Instructions for the task: Show all lines containing "brown" from the data below.

-------- Data in this exercise

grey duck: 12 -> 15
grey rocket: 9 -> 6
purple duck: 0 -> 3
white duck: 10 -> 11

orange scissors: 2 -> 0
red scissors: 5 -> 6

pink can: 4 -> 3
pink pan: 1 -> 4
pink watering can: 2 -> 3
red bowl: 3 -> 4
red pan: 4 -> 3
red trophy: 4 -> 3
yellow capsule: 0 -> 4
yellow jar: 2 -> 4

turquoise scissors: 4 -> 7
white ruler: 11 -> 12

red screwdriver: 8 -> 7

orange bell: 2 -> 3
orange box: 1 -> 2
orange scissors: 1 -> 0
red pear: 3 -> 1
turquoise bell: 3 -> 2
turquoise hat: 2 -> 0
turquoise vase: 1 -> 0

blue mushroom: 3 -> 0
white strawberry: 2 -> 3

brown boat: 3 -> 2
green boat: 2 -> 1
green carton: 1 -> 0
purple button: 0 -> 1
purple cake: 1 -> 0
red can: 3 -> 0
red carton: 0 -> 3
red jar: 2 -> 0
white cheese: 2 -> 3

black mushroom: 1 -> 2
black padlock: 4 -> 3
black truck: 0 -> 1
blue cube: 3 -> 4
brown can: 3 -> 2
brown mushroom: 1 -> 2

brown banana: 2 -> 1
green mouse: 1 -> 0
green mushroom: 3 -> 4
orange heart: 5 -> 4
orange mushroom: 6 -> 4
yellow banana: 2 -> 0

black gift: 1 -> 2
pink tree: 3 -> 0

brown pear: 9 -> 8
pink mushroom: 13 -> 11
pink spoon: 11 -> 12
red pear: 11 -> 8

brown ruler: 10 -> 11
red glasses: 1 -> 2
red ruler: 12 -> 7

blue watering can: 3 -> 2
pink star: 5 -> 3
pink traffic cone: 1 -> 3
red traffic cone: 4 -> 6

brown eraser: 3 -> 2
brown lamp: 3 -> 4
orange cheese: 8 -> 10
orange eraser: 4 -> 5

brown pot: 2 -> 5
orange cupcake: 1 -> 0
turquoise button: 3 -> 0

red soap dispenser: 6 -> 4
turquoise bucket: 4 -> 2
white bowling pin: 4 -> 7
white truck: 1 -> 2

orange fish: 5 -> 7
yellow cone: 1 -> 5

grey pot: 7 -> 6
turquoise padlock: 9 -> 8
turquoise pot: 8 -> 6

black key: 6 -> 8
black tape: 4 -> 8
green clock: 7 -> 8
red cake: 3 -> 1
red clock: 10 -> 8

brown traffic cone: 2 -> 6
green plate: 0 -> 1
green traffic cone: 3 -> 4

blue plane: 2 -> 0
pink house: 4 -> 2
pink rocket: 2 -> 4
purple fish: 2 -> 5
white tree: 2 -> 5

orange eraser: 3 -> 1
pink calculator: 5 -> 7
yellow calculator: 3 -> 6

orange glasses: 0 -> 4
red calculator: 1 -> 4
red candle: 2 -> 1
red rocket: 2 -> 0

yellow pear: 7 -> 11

----------------

Written solution:
brown boat: 3 -> 2
brown can: 3 -> 2
brown mushroom: 1 -> 2
brown banana: 2 -> 1
brown pear: 9 -> 8
brown ruler: 10 -> 11
brown eraser: 3 -> 2
brown lamp: 3 -> 4
brown pot: 2 -> 5
brown traffic cone: 2 -> 6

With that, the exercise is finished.